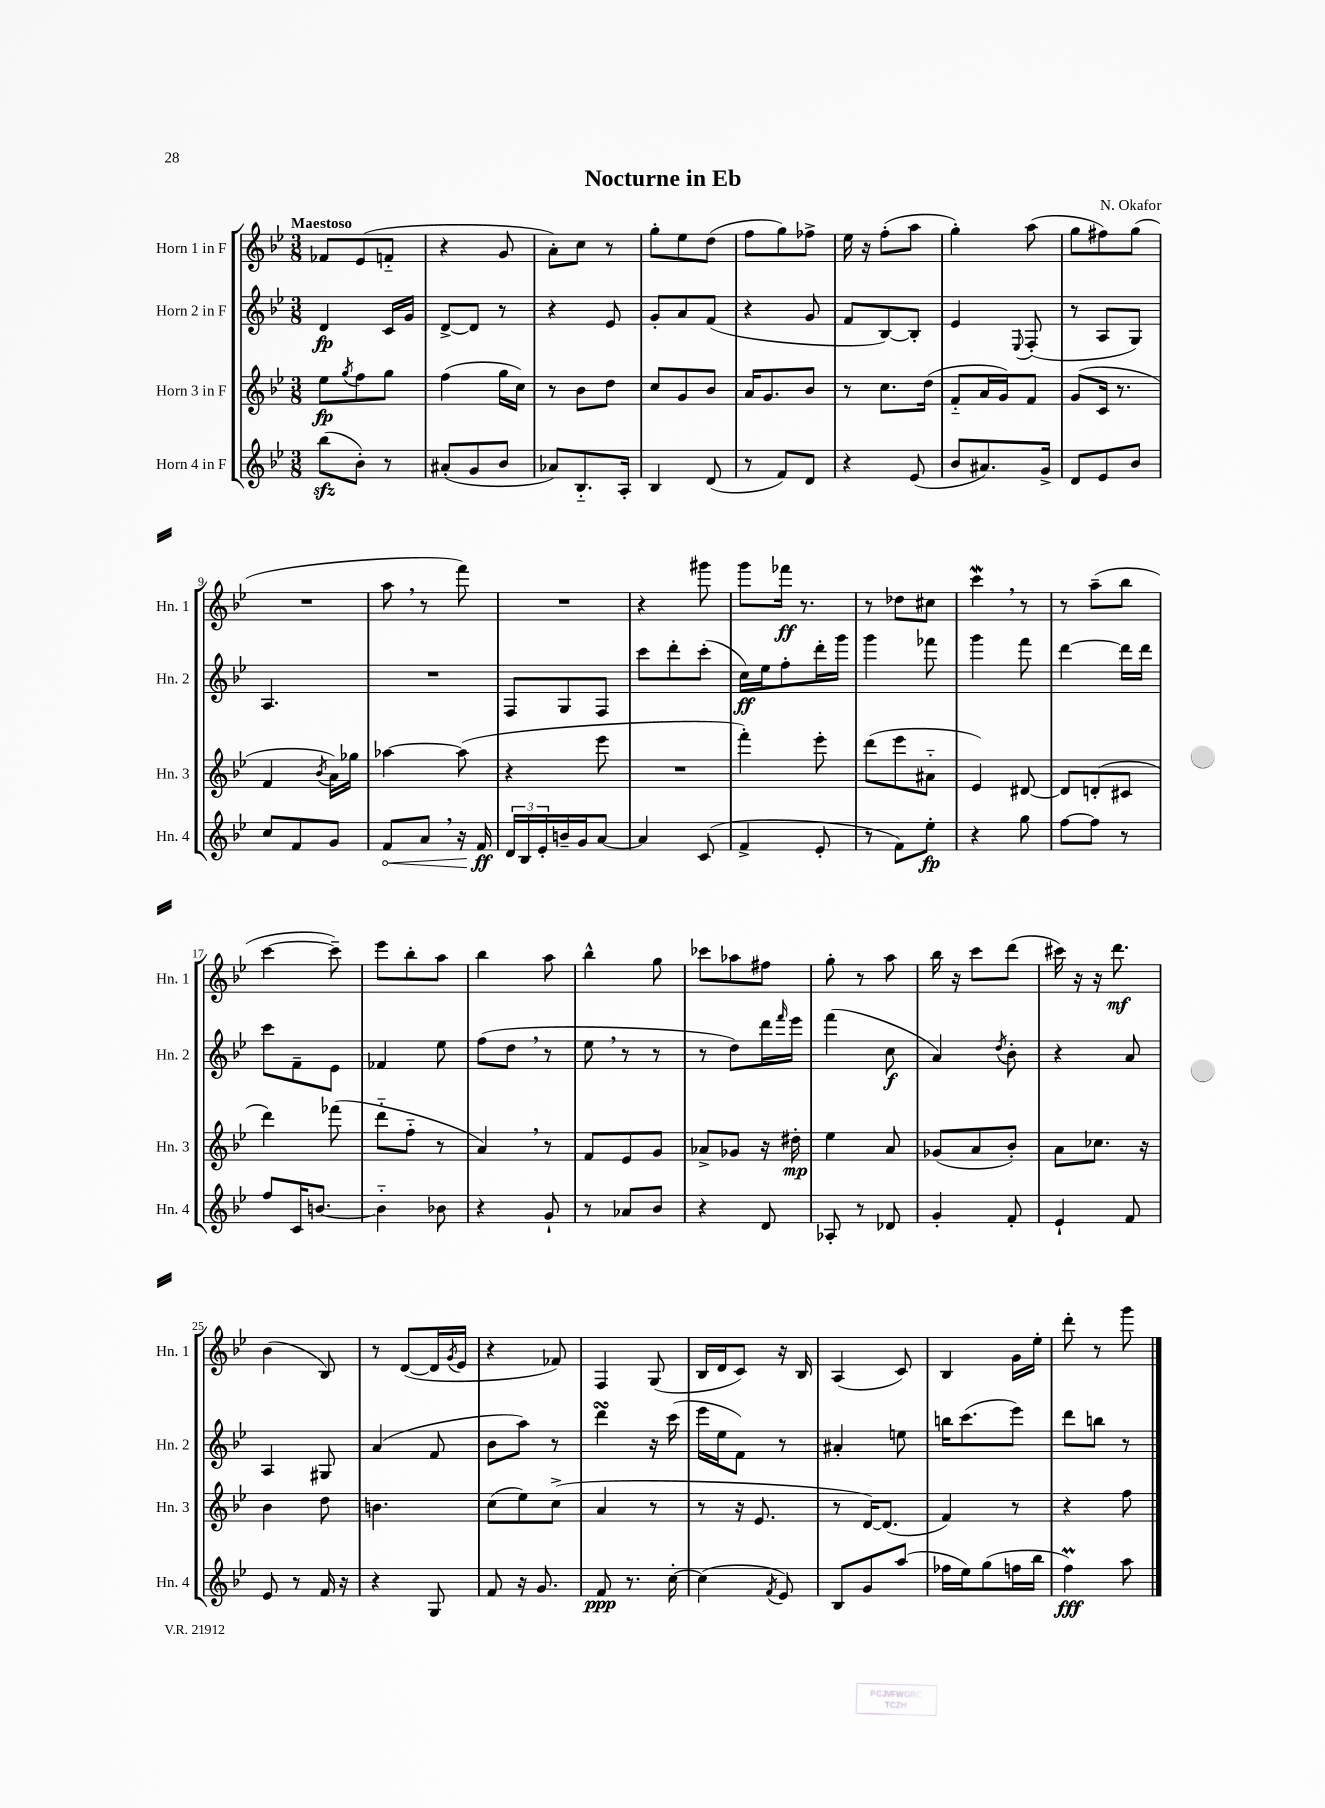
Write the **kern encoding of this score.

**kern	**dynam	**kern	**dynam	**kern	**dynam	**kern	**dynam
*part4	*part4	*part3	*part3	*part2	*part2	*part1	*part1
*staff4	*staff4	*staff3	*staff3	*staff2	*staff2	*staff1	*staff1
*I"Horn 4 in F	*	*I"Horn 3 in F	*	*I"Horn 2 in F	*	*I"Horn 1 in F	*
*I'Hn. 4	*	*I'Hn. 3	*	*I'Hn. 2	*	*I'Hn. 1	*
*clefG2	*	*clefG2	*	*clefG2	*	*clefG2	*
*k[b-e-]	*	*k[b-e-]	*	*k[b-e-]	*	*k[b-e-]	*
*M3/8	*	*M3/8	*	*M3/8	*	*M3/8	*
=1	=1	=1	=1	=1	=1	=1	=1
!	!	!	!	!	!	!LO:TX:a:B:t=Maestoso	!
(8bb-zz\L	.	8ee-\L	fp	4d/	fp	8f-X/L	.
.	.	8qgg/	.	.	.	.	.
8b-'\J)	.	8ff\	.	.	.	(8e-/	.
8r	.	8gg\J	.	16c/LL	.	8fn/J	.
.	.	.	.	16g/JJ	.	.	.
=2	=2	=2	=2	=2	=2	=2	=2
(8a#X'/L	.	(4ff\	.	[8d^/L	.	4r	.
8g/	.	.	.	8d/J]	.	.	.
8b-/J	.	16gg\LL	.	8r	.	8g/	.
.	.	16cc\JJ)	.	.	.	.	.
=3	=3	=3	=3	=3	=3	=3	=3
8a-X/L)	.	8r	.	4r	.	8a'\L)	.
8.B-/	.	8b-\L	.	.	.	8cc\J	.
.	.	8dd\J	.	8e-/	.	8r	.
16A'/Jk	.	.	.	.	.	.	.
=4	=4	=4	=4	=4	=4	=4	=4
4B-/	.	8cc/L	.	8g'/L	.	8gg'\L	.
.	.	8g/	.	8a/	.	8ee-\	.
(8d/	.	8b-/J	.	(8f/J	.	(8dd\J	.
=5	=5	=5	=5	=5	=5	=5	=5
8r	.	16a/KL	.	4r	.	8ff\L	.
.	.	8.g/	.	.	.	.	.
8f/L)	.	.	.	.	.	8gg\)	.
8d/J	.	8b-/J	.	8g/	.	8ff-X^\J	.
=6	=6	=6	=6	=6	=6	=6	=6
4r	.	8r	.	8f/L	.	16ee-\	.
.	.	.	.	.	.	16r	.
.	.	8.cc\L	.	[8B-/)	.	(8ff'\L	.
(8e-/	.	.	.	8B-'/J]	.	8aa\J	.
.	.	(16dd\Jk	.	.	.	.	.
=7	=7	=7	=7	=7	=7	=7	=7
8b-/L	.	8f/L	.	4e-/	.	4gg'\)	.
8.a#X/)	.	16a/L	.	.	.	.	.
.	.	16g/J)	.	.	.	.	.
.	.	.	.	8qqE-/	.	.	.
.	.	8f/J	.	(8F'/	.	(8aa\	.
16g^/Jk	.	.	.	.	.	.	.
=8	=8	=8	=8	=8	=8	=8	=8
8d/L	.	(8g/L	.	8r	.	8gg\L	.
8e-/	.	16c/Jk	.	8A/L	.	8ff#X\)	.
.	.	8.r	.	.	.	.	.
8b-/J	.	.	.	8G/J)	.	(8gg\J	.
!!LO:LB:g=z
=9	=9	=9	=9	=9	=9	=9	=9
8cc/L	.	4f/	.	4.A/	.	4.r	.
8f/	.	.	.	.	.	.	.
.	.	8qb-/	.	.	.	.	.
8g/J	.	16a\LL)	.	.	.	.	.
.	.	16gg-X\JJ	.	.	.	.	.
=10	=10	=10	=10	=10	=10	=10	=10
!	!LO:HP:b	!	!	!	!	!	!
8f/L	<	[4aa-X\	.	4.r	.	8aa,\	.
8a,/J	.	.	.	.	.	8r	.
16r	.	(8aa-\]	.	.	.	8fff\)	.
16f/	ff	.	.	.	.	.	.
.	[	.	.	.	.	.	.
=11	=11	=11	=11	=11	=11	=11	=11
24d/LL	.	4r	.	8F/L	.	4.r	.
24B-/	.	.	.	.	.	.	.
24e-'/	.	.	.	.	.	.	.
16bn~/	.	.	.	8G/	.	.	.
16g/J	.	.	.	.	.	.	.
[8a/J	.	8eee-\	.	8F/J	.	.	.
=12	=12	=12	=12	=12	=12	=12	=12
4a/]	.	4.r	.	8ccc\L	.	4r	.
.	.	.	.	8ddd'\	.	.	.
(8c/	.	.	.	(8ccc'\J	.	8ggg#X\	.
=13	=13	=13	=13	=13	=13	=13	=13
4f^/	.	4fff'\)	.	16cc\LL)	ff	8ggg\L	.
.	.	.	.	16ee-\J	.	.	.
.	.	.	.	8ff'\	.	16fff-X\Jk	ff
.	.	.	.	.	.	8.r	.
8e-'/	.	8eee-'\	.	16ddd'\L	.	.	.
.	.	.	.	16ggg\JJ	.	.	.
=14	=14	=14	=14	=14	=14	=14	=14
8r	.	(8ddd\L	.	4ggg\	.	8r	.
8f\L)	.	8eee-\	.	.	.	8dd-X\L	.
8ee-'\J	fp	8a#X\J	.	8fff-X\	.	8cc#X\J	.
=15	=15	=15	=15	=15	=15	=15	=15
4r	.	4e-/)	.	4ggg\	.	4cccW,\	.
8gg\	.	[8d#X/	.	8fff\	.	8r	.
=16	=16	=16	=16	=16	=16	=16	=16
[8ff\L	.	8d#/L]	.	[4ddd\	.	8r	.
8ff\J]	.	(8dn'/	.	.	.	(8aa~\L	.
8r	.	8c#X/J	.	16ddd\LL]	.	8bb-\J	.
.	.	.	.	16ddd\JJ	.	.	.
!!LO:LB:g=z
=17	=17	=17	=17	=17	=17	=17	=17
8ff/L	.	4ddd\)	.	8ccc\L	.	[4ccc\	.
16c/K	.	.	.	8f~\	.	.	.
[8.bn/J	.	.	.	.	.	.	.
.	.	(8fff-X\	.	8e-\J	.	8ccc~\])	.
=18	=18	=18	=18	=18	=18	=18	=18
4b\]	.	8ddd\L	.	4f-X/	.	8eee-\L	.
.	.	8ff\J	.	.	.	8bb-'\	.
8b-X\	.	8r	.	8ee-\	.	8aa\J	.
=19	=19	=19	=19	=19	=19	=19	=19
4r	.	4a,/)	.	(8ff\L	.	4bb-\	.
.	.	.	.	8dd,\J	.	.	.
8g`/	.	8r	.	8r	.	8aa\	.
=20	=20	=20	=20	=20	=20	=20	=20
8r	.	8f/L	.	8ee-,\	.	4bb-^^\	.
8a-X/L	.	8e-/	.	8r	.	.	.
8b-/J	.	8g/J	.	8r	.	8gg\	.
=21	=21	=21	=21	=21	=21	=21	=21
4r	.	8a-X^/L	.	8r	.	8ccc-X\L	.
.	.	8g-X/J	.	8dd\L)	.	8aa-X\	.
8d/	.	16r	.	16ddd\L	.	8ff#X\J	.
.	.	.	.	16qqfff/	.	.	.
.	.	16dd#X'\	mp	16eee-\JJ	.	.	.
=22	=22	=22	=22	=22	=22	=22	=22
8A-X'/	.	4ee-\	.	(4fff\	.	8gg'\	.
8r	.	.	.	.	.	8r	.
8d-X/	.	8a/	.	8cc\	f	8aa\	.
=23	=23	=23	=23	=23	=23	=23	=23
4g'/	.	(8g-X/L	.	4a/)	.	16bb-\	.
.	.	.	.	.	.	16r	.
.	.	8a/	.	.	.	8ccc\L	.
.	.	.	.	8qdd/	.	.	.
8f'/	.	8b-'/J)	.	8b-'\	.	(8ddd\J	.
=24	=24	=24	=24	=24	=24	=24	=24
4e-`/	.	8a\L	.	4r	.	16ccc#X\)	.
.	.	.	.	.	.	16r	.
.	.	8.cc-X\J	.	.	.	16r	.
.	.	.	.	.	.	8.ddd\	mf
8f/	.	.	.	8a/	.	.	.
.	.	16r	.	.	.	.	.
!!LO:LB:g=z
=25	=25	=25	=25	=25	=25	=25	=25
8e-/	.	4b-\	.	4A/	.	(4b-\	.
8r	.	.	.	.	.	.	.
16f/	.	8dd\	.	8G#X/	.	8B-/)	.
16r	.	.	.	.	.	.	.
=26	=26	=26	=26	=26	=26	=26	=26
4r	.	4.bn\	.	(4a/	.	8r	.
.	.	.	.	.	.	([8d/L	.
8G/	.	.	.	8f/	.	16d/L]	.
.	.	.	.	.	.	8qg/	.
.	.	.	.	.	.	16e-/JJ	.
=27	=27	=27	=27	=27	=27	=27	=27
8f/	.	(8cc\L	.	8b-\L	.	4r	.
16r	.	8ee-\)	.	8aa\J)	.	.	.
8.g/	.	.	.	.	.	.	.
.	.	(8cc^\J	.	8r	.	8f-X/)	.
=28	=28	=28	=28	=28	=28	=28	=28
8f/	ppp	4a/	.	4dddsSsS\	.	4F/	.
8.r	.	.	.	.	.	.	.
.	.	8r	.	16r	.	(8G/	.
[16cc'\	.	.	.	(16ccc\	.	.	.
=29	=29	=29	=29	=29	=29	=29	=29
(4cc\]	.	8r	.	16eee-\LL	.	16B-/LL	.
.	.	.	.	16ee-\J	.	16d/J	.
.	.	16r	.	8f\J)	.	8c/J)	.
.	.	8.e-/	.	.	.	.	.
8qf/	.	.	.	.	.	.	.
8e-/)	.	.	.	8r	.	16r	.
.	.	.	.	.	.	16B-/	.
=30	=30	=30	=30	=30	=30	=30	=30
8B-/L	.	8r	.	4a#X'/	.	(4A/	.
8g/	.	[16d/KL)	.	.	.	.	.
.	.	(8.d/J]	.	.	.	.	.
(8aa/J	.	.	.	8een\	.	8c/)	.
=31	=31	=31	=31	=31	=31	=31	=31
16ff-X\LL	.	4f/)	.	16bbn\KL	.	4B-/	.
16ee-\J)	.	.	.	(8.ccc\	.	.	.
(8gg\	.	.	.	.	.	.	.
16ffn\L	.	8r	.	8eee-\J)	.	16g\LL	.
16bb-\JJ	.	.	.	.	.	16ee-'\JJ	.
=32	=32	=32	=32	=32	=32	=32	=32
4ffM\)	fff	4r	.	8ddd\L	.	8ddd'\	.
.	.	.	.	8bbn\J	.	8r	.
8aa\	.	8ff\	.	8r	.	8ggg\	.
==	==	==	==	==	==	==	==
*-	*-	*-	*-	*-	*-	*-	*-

::::

▶ **WRITTEN EXERCISE**
Which lines in the records above contain the string "kern"? Pick out each one and copy it in full.

▶ **FULL SOLUTION**
Write the **kern encoding of this score.
**kern	**dynam	**kern	**dynam	**kern	**dynam	**kern	**dynam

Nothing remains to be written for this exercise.